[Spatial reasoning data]
----

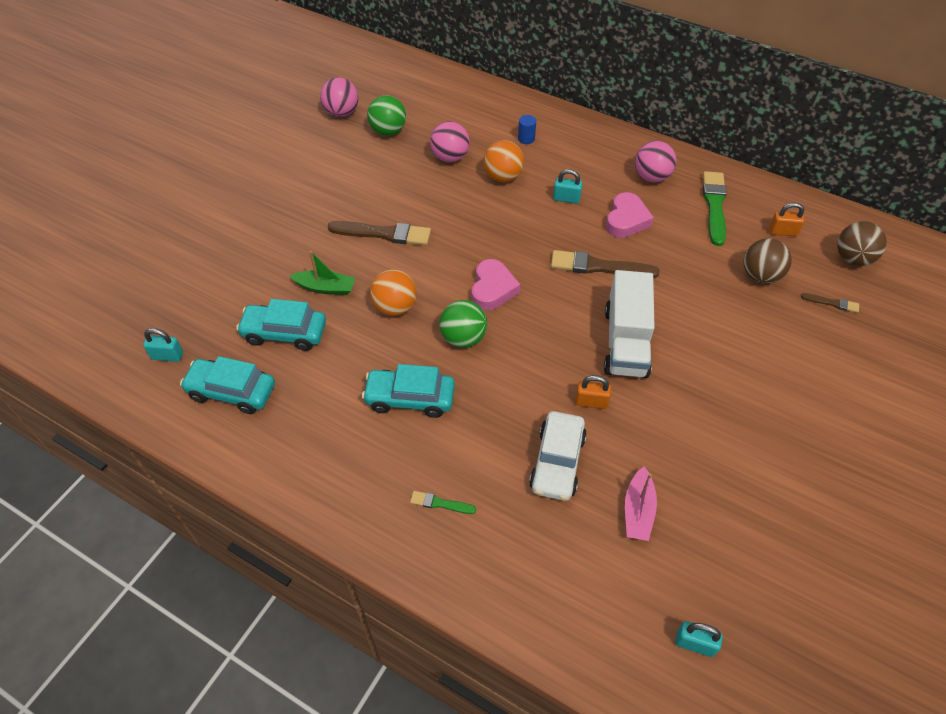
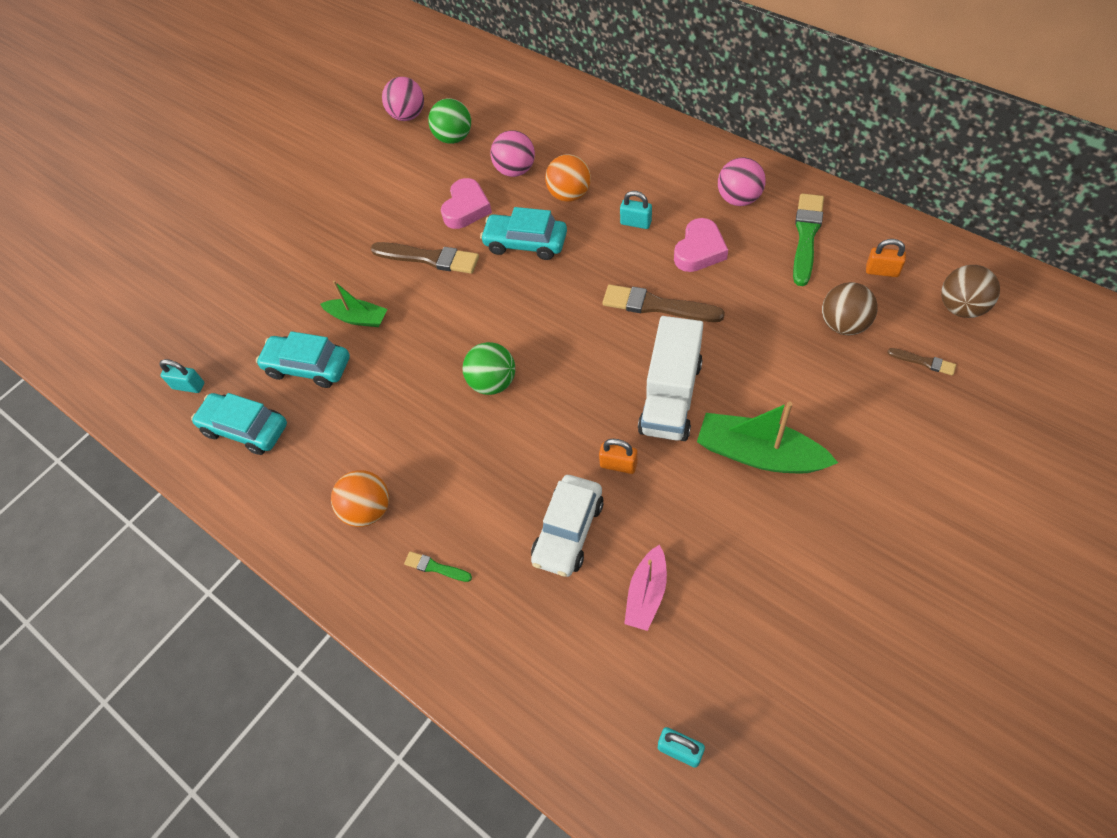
camera: 15 degrees right, 5 degrees up
turquoise car [362,364,455,418] -> turquoise car moved to [480,207,567,260]
orange ball [370,269,417,316] -> orange ball moved to [331,470,389,527]
pink heart [472,259,520,311] -> pink heart moved to [441,178,492,229]
blue cylinder [518,115,536,144] -> none
none -> green boat [697,401,838,473]

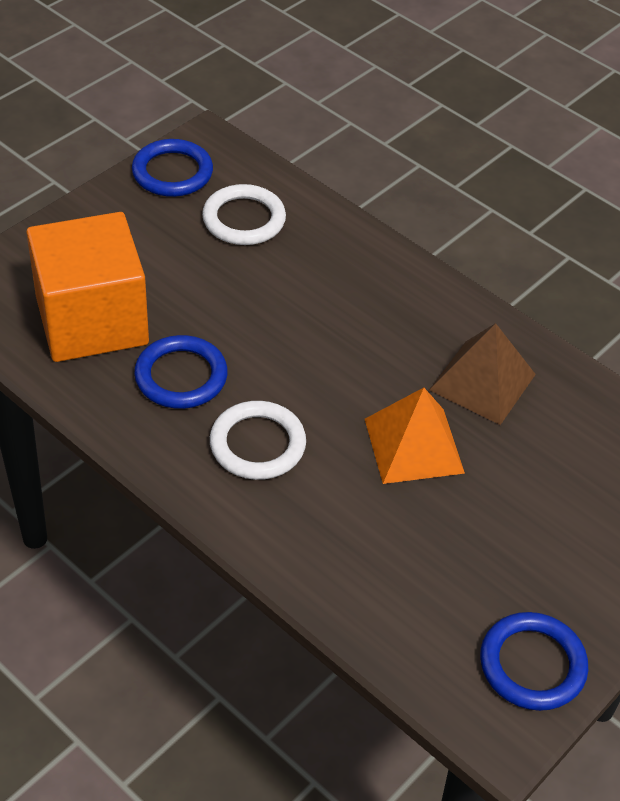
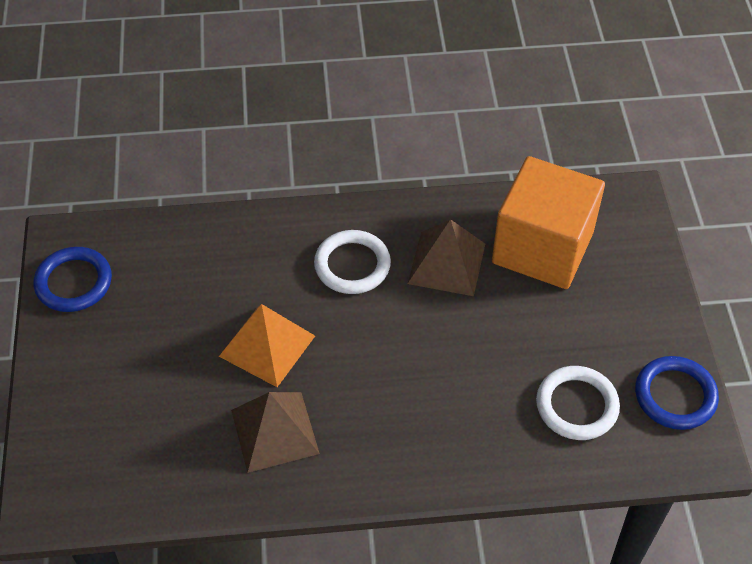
camera: 135 degrees right, 5 degrees up
blue ring [134,335,228,409] -> brown pyramid [408,219,485,296]

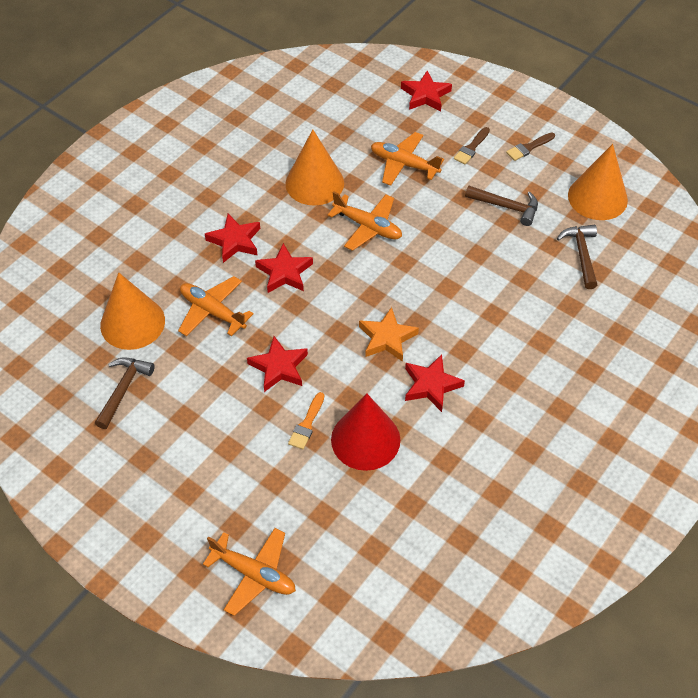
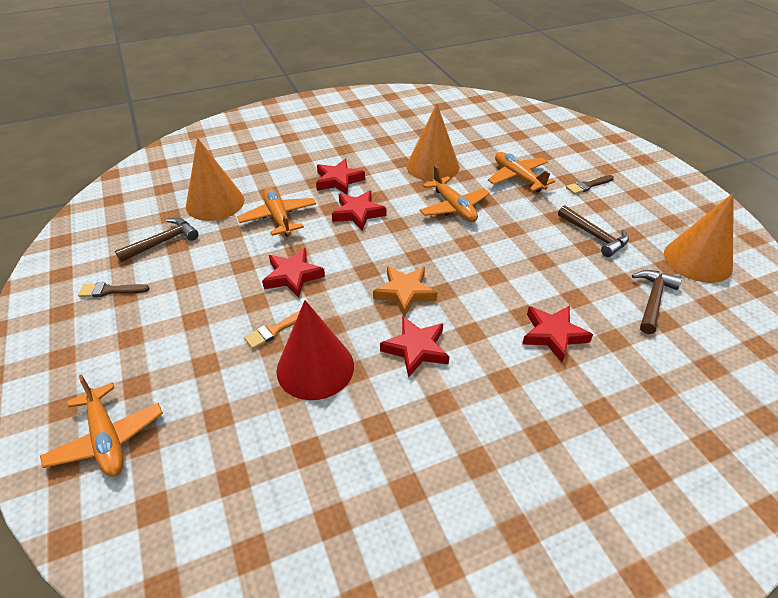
camera: 30 degrees right, 10 degrees down
red star [401,71,452,111] -> red star moved to [522,305,593,363]
brown brush [506,132,555,161] -> brown brush moved to [78,282,150,297]

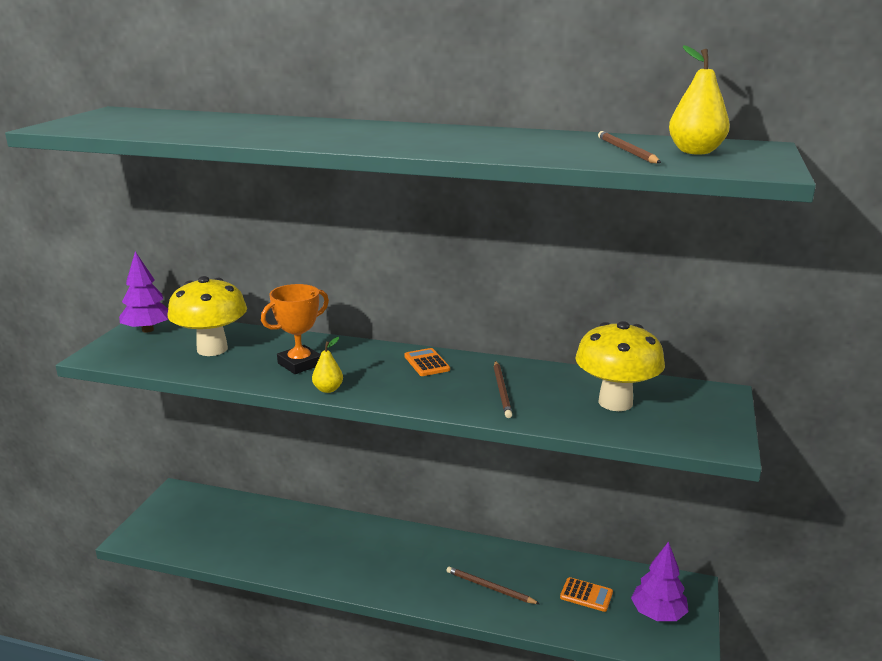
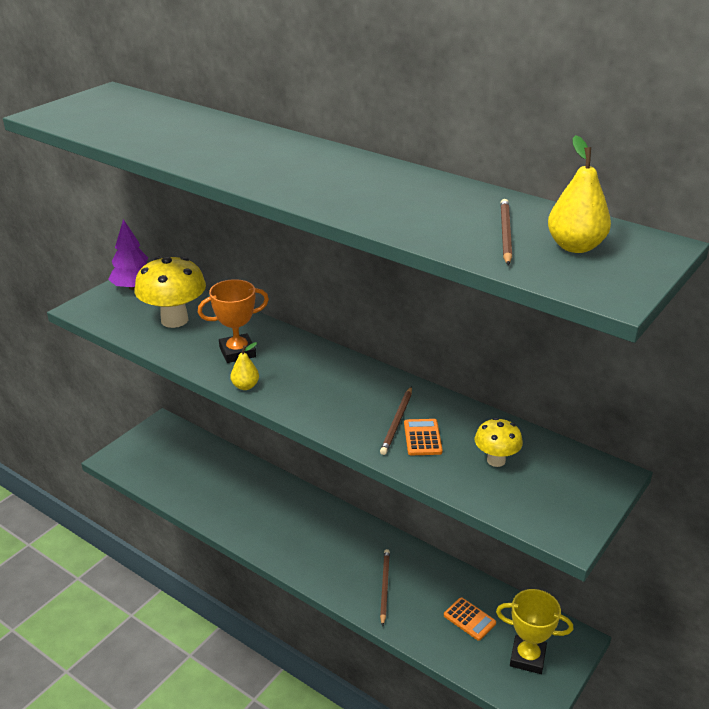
camera: 20 degrees right, 10 degrees up
orange calculator [404,348,450,376] -> orange calculator moved to [404,419,443,455]
brown pencil [446,566,540,604] -> brown pencil turned 45 degrees clockwise [380,549,390,627]
yellow mushroom [575,321,665,411] -> yellow mushroom [475,418,523,467], size x0.55
purple tree [631,541,689,621] -> yellow trophy [496,589,573,674]

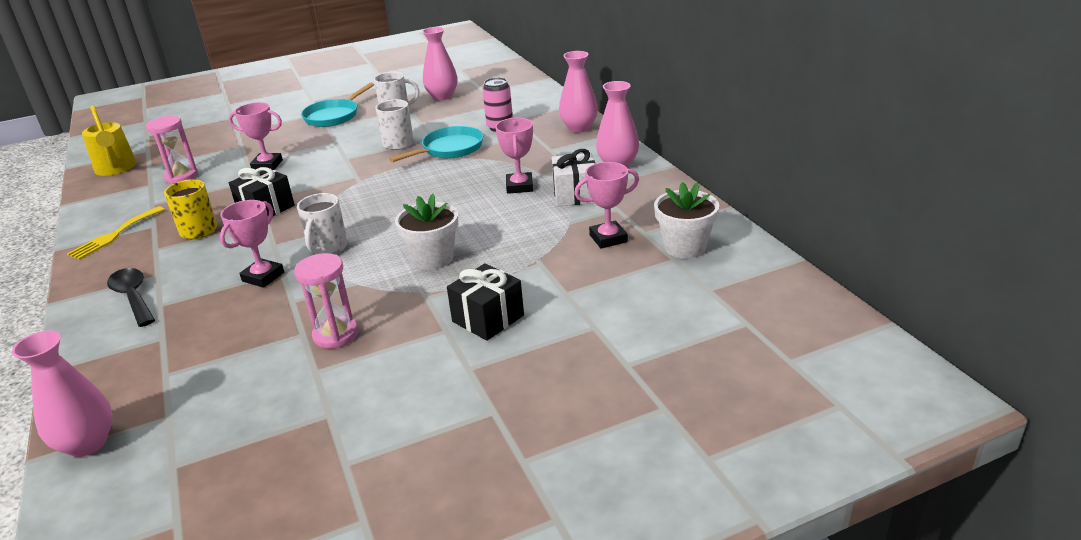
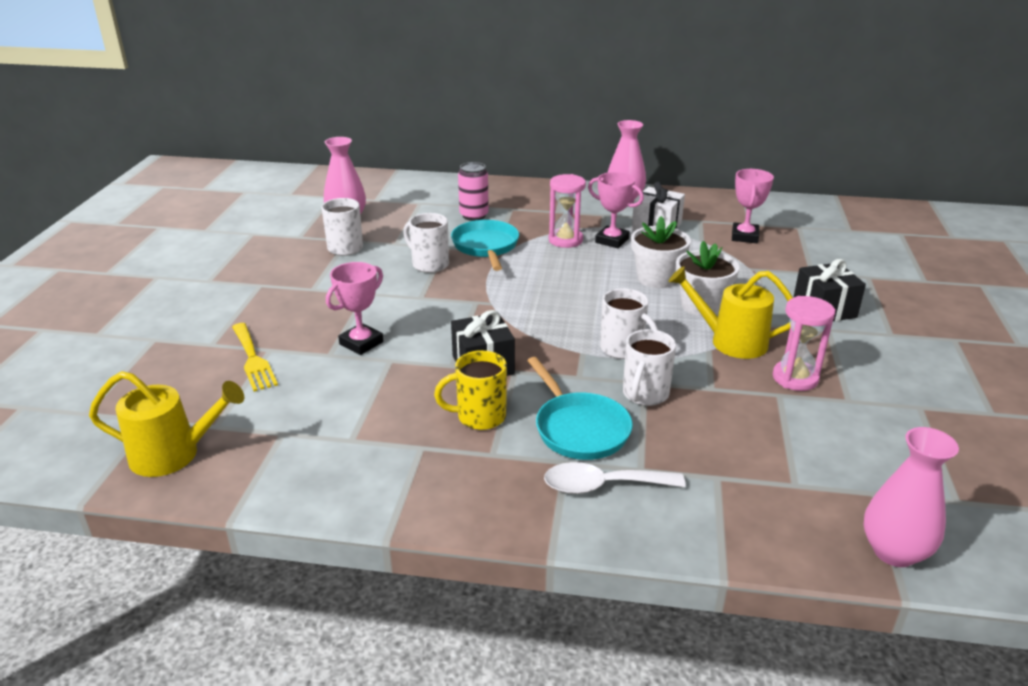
camera: 60 degrees left, 0 degrees up
yellow fork [67,206,165,260] -> yellow fork moved to [232,323,278,392]
black spoon [107,268,155,327] -> white spoon [544,462,686,494]
pink hourglass [146,116,198,184] -> pink hourglass moved to [549,174,586,248]
pink trophy [220,200,284,288] -> white mug [623,329,676,406]
turquoise pan [301,83,374,127] -> turquoise pan moved to [527,357,633,460]
pink vase [559,51,598,133] -> none
white flower pot [654,182,719,259] -> white flower pot moved to [631,216,691,288]
none -> yellow watering can [668,266,793,359]

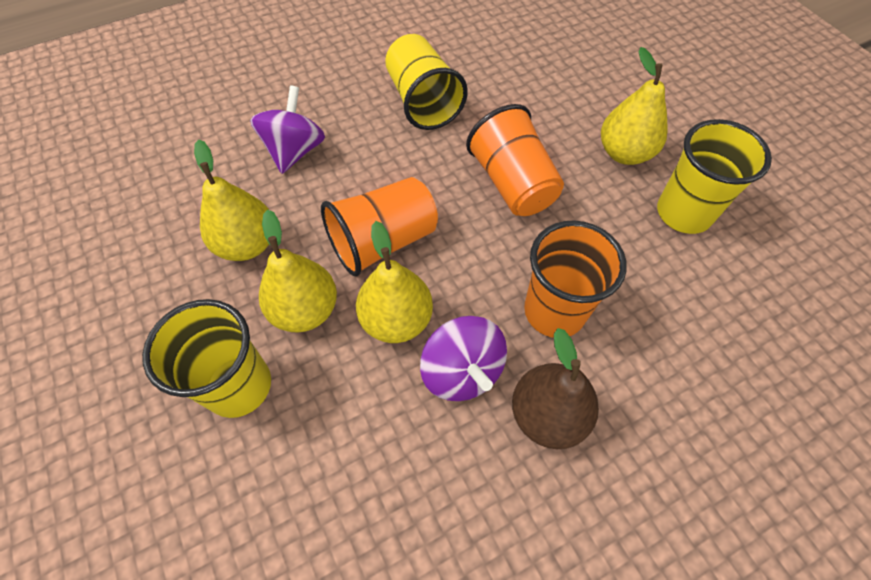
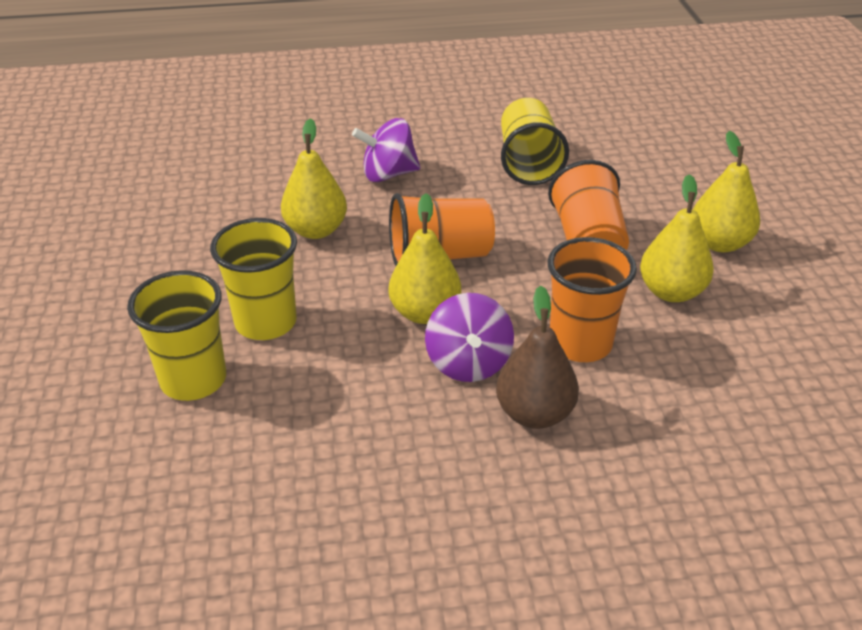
camera: 20 degrees right, 20 degrees down
purple spinning top [250,85,325,174] -> purple spinning top turned 135 degrees counterclockwise [352,118,420,182]
yellow pear [259,210,337,333] -> yellow pear moved to [640,174,714,302]
yellow cup [657,119,772,234] -> yellow cup moved to [127,270,226,401]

----

Task directions:
Check the entries above for the word "blue" and copy every line where it turns up.

Reply to the task:
blue cylinder [518,115,536,144] -> none
blue ring [134,335,228,409] -> brown pyramid [408,219,485,296]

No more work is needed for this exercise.